*** Opening Supplied entries ***

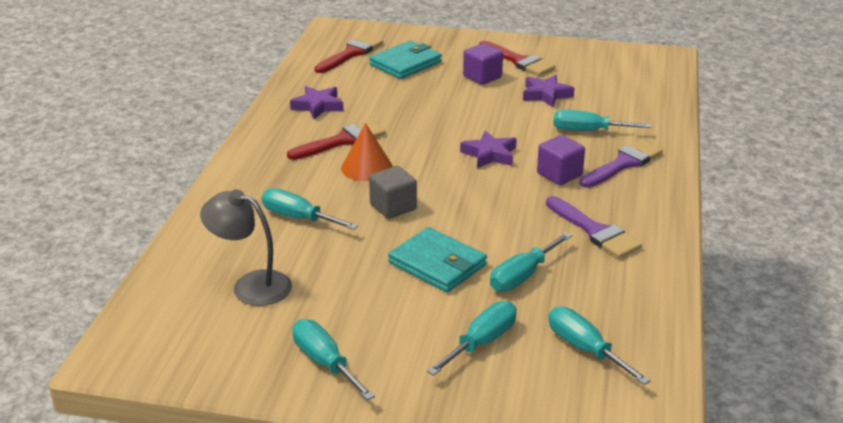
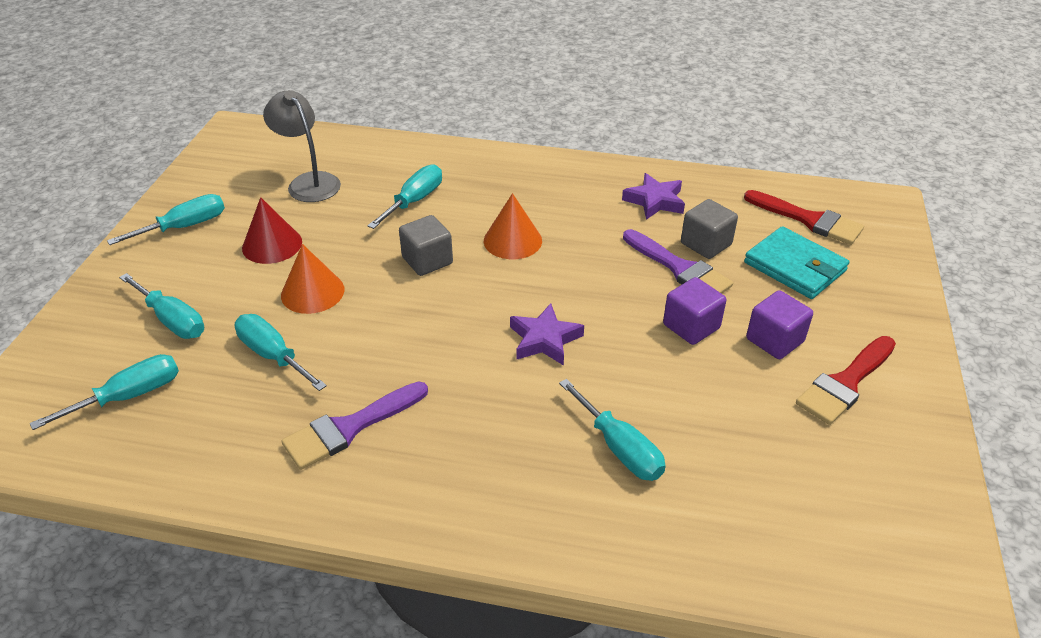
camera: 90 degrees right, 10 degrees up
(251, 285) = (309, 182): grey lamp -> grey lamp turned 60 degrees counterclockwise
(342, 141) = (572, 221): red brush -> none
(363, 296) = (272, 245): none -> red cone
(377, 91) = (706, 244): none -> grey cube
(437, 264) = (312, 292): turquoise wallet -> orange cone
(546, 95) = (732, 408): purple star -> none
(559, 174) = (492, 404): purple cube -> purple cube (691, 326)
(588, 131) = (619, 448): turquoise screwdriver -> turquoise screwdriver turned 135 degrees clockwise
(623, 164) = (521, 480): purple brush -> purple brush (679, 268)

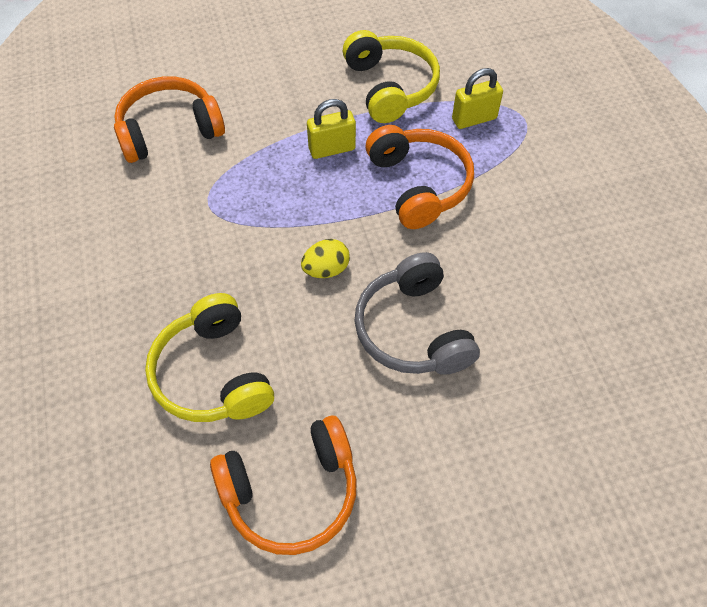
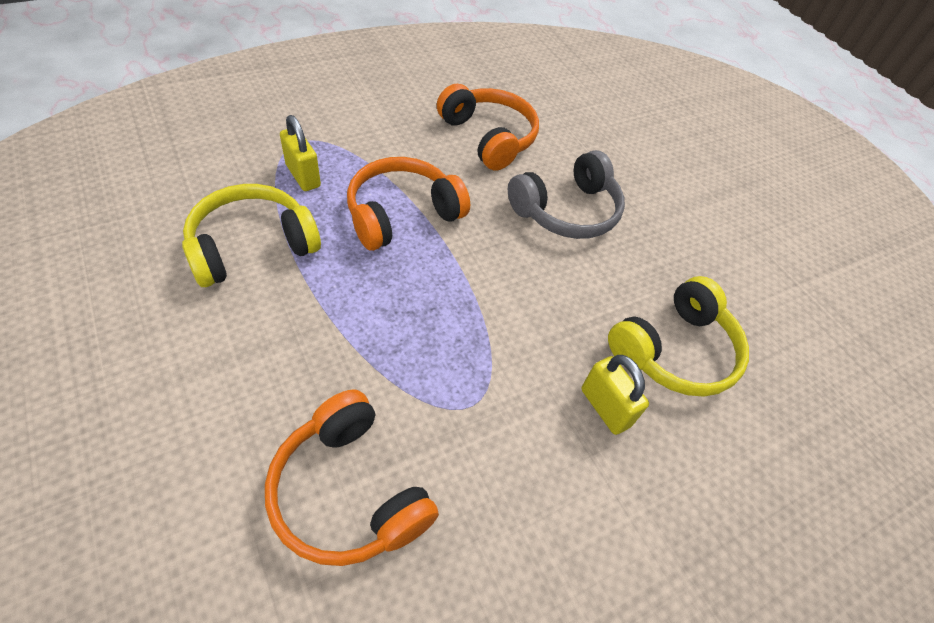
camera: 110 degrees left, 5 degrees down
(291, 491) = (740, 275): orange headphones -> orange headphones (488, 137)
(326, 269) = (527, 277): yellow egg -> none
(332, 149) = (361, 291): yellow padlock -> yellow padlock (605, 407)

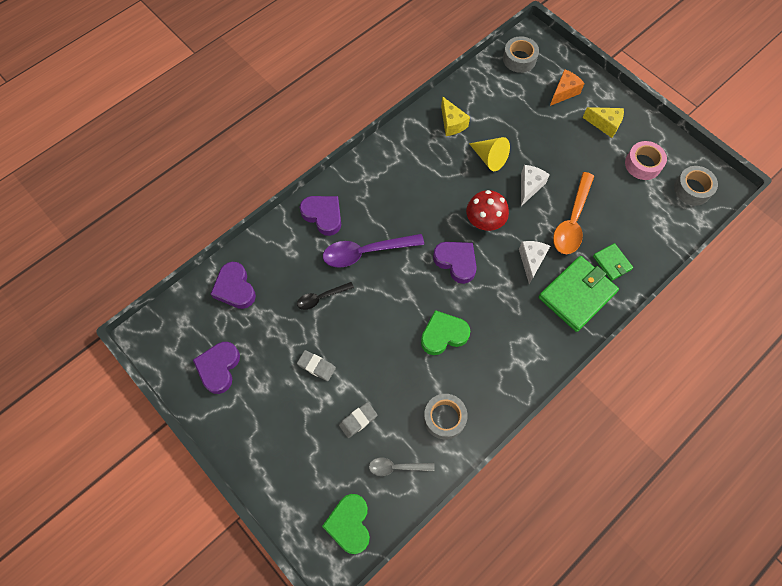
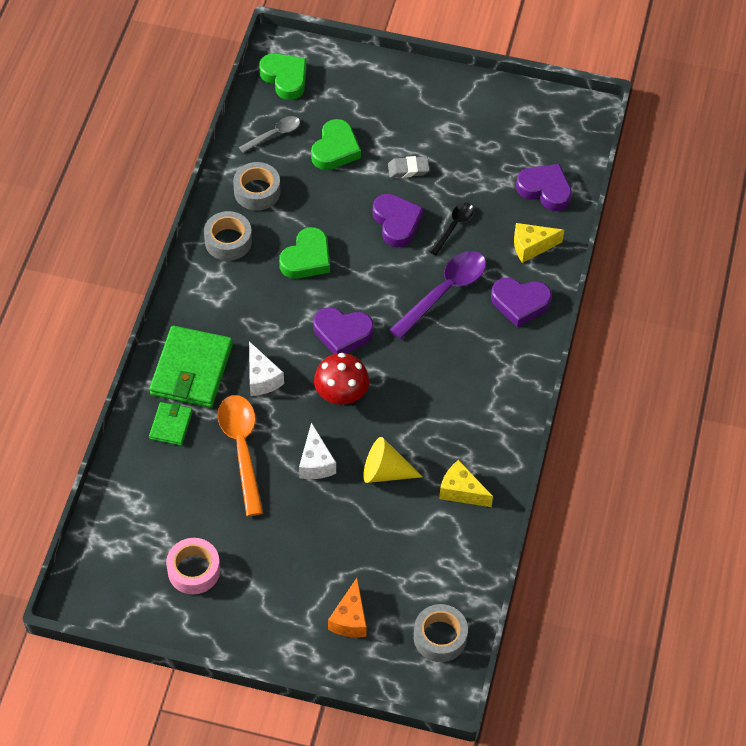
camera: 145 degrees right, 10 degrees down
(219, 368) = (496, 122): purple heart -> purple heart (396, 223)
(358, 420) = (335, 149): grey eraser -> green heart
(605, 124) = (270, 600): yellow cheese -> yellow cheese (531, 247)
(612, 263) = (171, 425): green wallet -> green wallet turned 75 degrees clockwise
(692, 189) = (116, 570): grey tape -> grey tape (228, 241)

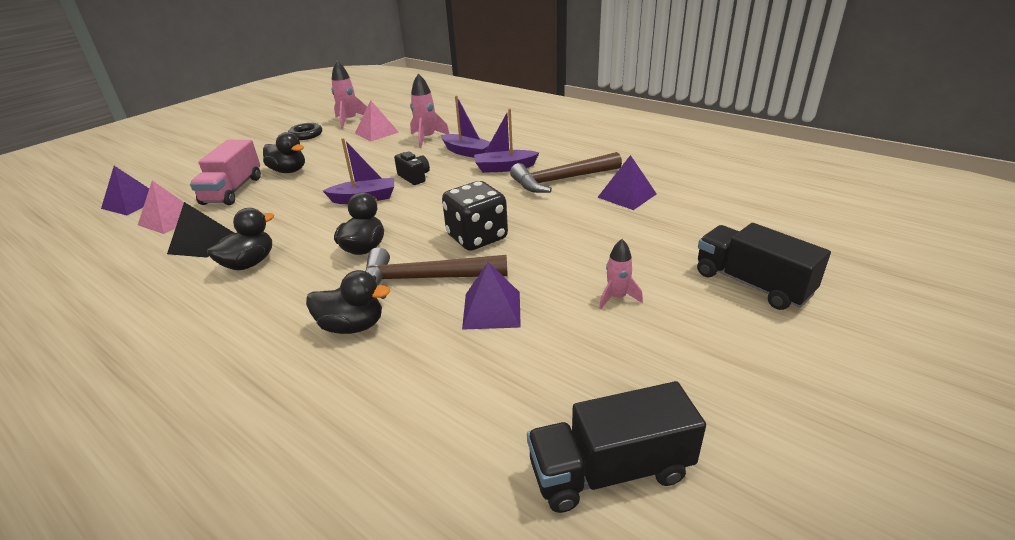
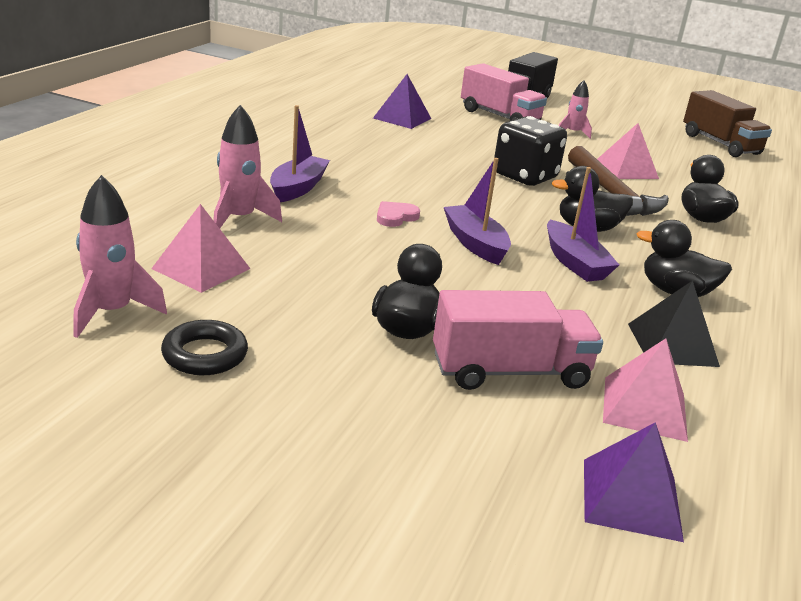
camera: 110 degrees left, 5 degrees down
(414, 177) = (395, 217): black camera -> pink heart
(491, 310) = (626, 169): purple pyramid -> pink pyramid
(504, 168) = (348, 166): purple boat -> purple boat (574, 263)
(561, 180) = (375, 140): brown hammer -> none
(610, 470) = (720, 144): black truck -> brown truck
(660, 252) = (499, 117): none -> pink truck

*** Closing Supplied entries ***

* [Directions]
The response must repeat exactly the lines above from the one with "(291, 491) = (740, 275): orange" through the one with "(610, 470) = (720, 144): black", including both, and must contain no pictures and no other text.

* [Problem solution]
(291, 491) = (740, 275): orange headphones -> orange headphones (488, 137)
(326, 269) = (527, 277): yellow egg -> none
(332, 149) = (361, 291): yellow padlock -> yellow padlock (605, 407)

camera: 145 degrees right, 10 degrees down
(219, 368) = (496, 122): purple heart -> purple heart (396, 223)
(358, 420) = (335, 149): grey eraser -> green heart
(605, 124) = (270, 600): yellow cheese -> yellow cheese (531, 247)
(612, 263) = (171, 425): green wallet -> green wallet turned 75 degrees clockwise
(692, 189) = (116, 570): grey tape -> grey tape (228, 241)

camera: 110 degrees left, 5 degrees down
(414, 177) = (395, 217): black camera -> pink heart
(491, 310) = (626, 169): purple pyramid -> pink pyramid
(504, 168) = (348, 166): purple boat -> purple boat (574, 263)
(561, 180) = (375, 140): brown hammer -> none
(610, 470) = (720, 144): black truck -> brown truck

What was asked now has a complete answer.